## Record excerpts
Content starts

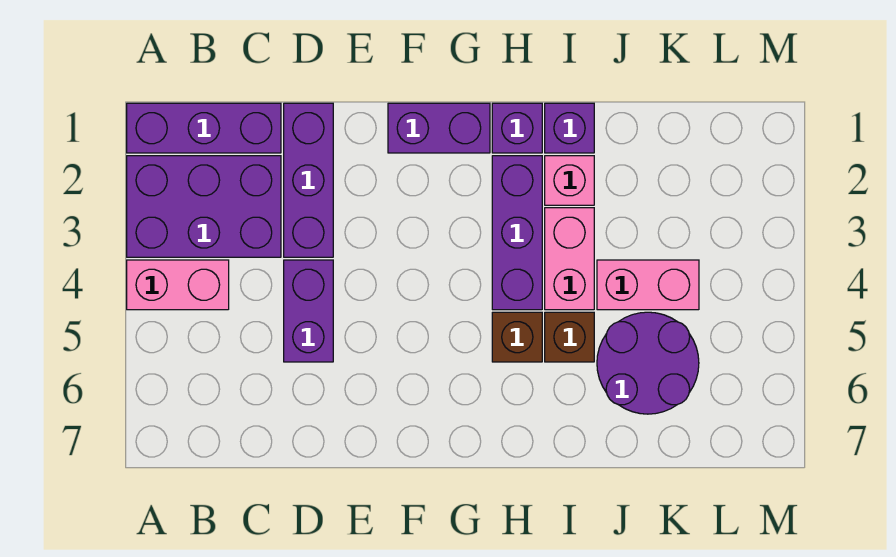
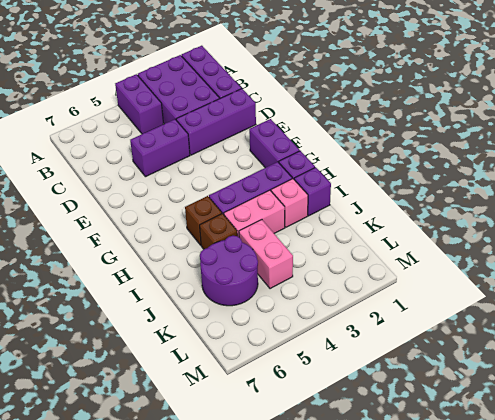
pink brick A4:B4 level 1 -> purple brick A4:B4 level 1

Content ends
Content starts

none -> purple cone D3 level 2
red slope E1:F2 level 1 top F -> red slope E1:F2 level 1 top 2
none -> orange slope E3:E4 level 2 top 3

Content ends

Among the records, find the lines that contain "none" and copy each of them.

none -> purple cone D3 level 2
none -> orange slope E3:E4 level 2 top 3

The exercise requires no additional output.